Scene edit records
● ● ● ● ● ● ●
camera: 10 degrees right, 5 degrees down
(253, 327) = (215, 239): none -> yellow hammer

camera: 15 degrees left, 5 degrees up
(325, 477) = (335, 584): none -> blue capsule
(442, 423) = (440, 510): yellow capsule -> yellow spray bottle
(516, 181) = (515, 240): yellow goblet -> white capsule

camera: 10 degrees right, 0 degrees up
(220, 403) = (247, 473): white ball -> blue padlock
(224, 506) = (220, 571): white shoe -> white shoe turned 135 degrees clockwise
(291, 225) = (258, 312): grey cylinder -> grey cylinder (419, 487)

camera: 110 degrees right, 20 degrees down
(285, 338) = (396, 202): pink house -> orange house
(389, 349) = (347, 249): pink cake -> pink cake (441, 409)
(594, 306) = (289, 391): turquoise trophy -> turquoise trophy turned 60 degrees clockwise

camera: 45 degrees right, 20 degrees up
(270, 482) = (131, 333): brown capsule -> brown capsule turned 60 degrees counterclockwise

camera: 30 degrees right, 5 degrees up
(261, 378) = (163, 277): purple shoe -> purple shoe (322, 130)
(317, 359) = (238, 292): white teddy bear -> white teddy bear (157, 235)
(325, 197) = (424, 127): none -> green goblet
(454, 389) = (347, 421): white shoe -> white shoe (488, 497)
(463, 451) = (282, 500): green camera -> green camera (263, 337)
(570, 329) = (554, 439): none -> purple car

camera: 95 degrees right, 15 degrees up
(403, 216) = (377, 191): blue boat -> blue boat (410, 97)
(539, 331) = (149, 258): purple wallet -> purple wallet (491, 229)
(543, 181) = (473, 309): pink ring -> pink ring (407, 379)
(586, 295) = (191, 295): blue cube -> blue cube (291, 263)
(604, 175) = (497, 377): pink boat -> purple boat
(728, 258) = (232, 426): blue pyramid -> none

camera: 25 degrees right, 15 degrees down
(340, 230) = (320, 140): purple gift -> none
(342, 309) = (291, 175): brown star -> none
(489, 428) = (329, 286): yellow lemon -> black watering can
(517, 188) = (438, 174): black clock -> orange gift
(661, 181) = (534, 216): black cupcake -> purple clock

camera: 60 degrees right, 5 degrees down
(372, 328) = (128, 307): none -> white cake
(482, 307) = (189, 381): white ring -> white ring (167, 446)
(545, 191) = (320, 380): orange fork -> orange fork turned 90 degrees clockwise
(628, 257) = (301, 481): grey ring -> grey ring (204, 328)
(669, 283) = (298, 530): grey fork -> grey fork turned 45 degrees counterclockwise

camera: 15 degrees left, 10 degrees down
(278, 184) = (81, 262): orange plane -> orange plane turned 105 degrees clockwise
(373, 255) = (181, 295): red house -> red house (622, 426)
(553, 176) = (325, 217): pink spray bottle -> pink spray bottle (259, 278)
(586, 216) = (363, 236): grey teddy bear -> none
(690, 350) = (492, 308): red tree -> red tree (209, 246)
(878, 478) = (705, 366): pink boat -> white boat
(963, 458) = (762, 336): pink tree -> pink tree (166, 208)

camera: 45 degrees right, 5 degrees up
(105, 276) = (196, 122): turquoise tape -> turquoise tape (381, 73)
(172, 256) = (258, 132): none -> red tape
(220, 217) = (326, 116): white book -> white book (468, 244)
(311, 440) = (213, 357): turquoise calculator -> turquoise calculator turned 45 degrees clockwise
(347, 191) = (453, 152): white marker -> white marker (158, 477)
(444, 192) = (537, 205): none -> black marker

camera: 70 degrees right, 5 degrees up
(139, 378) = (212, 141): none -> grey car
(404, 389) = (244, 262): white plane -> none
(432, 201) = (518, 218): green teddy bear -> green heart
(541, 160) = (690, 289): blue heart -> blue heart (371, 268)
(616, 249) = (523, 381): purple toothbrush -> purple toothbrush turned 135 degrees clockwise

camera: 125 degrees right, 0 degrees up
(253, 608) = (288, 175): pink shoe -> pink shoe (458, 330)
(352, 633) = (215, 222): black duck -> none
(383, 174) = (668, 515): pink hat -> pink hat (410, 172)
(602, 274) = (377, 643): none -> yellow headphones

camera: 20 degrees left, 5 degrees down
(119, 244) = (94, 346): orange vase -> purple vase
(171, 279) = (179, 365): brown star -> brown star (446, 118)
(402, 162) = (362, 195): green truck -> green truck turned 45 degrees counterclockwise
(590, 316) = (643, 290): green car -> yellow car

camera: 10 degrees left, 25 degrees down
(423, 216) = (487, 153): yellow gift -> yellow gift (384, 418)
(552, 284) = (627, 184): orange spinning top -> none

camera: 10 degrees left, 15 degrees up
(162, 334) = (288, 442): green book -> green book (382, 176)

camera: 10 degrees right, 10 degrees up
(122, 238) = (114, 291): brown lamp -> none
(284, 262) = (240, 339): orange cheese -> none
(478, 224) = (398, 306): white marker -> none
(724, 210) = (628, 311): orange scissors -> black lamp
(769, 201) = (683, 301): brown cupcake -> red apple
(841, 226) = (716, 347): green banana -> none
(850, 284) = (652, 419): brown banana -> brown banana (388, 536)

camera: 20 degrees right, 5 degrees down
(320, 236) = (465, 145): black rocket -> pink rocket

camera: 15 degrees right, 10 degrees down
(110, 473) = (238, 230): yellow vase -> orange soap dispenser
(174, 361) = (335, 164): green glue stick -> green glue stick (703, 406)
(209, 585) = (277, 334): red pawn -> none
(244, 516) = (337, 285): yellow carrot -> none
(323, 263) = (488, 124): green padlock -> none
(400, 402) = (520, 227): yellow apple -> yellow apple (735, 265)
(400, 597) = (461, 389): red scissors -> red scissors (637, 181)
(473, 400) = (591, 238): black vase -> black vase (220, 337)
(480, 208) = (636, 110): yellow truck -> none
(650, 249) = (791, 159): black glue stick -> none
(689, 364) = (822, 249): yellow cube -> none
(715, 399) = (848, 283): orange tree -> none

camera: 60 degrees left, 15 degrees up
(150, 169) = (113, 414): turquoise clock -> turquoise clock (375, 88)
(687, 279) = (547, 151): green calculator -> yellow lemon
● ● ● ● ● ● ●
Your task: Give again, exactly as written, every line from the first one above through the line that has "(389, 349) = (347, 249): pink" in it.

Task output:
camera: 10 degrees right, 5 degrees down
(253, 327) = (215, 239): none -> yellow hammer

camera: 15 degrees left, 5 degrees up
(325, 477) = (335, 584): none -> blue capsule
(442, 423) = (440, 510): yellow capsule -> yellow spray bottle
(516, 181) = (515, 240): yellow goblet -> white capsule

camera: 10 degrees right, 0 degrees up
(220, 403) = (247, 473): white ball -> blue padlock
(224, 506) = (220, 571): white shoe -> white shoe turned 135 degrees clockwise
(291, 225) = (258, 312): grey cylinder -> grey cylinder (419, 487)

camera: 110 degrees right, 20 degrees down
(285, 338) = (396, 202): pink house -> orange house
(389, 349) = (347, 249): pink cake -> pink cake (441, 409)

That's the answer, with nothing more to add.